**Aim of the task**
Range to reproduce from the entries below: the line with "camera: 10 degrees left, 10 degrees up", the line with "none -> green can [111,344,161,400]", and every line in between. Give them exactly and give nothing else.

Object correspondence data

──────────────────────────────

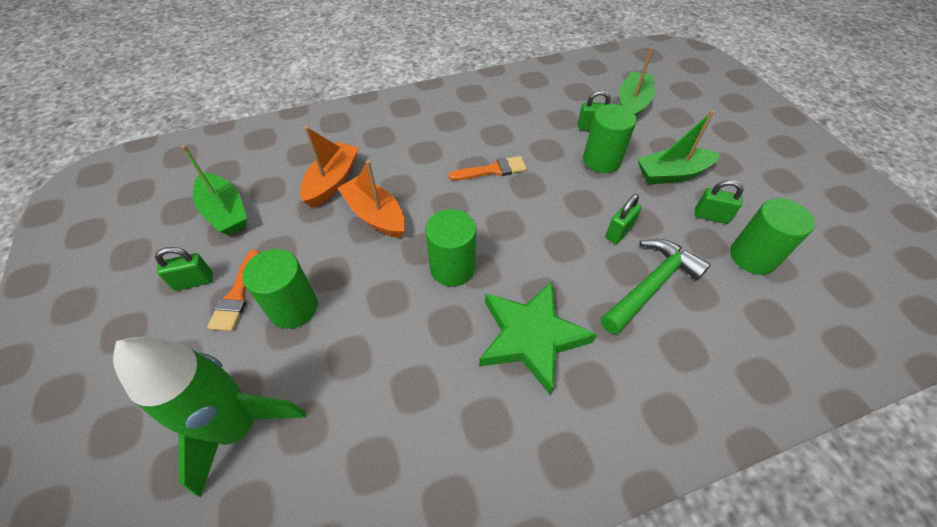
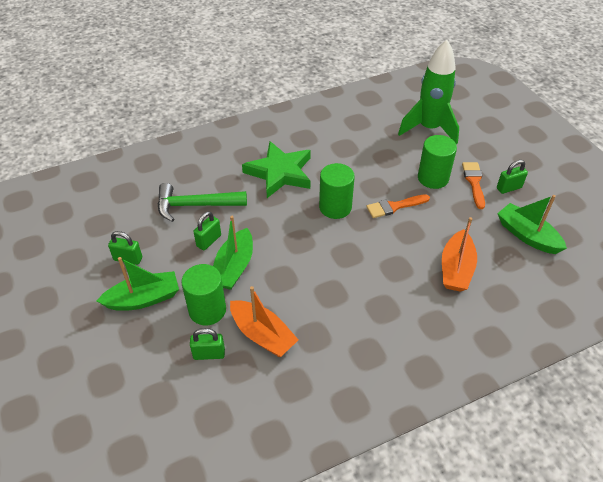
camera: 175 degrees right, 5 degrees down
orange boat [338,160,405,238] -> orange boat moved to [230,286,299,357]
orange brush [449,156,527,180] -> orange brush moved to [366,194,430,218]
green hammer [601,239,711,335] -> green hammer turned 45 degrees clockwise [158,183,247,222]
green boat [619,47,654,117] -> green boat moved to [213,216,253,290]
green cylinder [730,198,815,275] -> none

──────────────────────────────

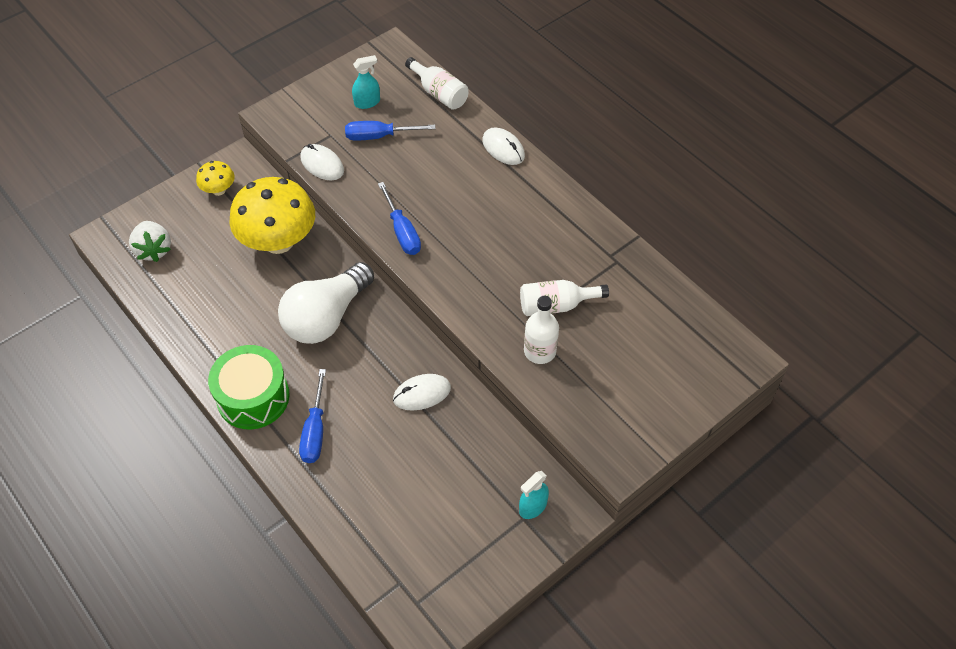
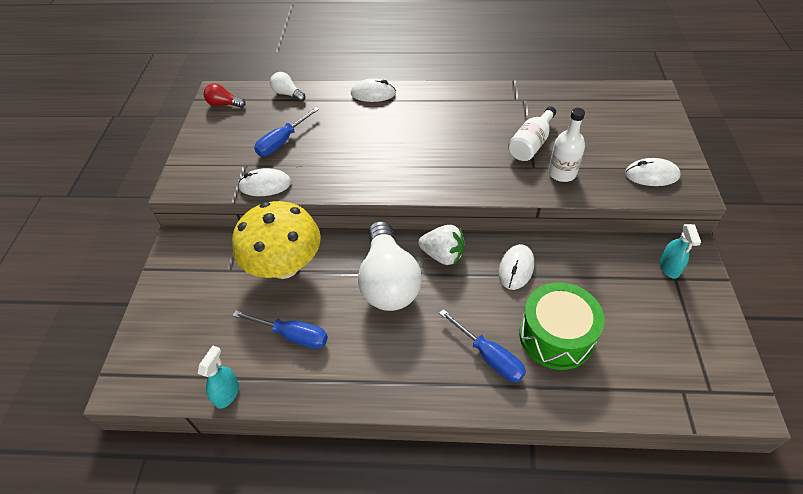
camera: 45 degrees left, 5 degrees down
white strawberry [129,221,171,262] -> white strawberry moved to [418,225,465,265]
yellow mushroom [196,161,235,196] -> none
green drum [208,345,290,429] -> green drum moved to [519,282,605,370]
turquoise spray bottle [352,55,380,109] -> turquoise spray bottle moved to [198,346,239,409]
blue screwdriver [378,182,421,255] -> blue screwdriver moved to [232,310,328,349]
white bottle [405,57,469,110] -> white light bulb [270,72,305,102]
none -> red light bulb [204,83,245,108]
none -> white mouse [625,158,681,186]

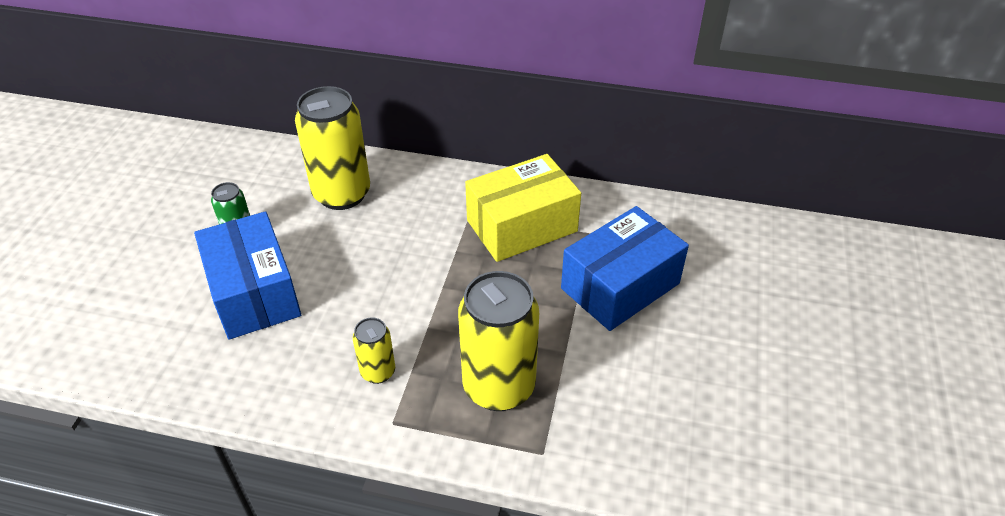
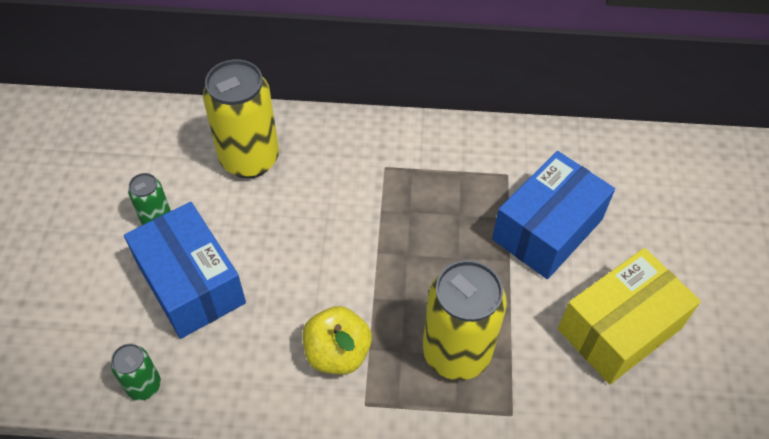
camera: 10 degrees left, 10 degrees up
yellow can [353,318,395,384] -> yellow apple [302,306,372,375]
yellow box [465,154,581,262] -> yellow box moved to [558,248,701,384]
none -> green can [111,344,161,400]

──────────────────────────────

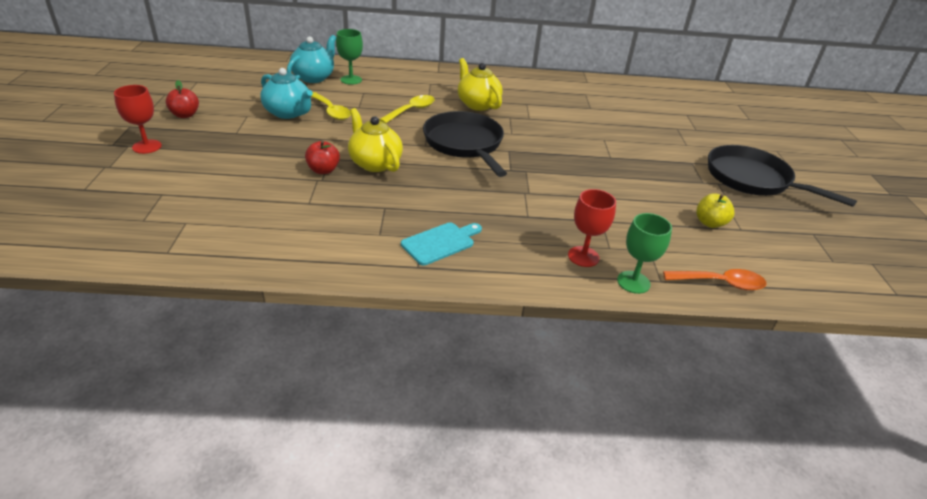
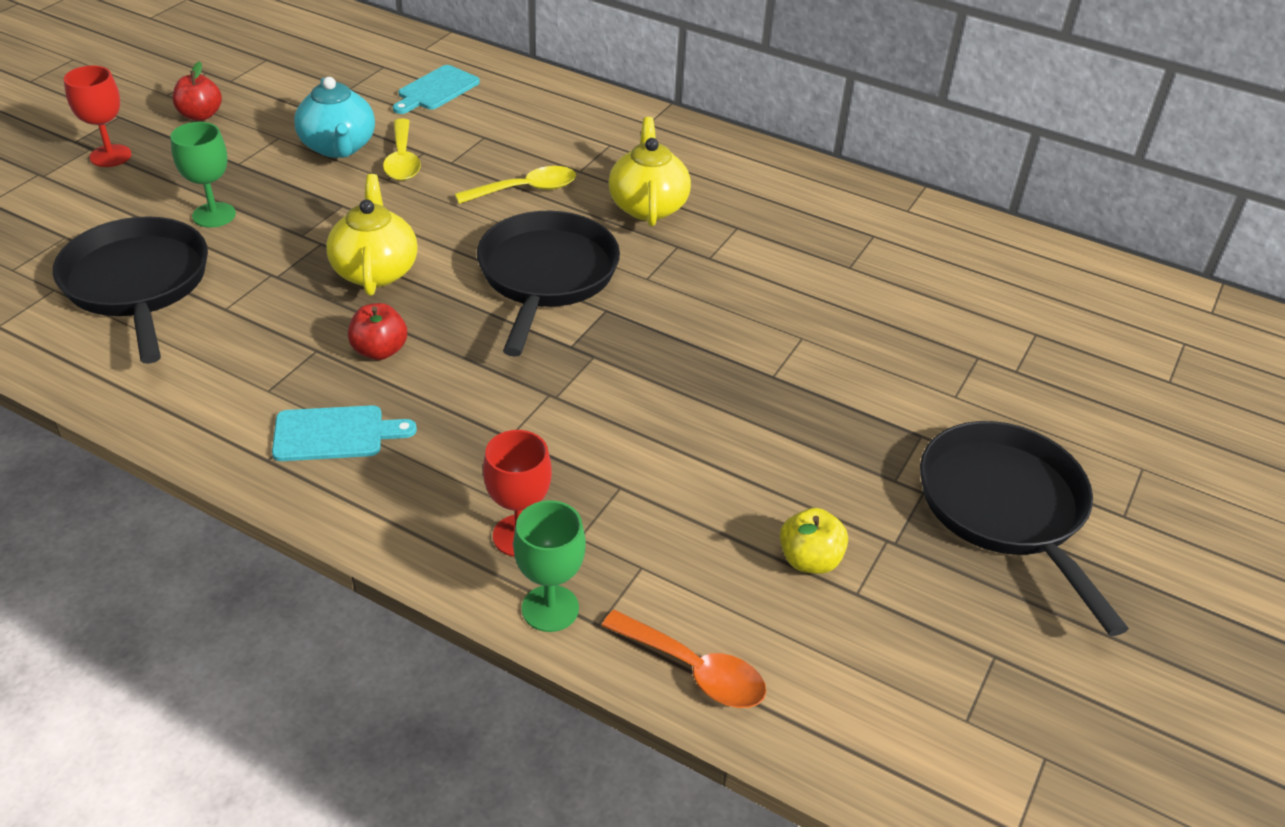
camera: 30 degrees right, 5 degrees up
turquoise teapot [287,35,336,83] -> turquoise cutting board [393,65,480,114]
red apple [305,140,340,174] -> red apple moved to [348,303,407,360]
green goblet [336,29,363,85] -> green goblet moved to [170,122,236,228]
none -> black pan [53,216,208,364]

──────────────────────────────

**Output for this task**
camera: 10 degrees left, 10 degrees up
yellow can [353,318,395,384] -> yellow apple [302,306,372,375]
yellow box [465,154,581,262] -> yellow box moved to [558,248,701,384]
none -> green can [111,344,161,400]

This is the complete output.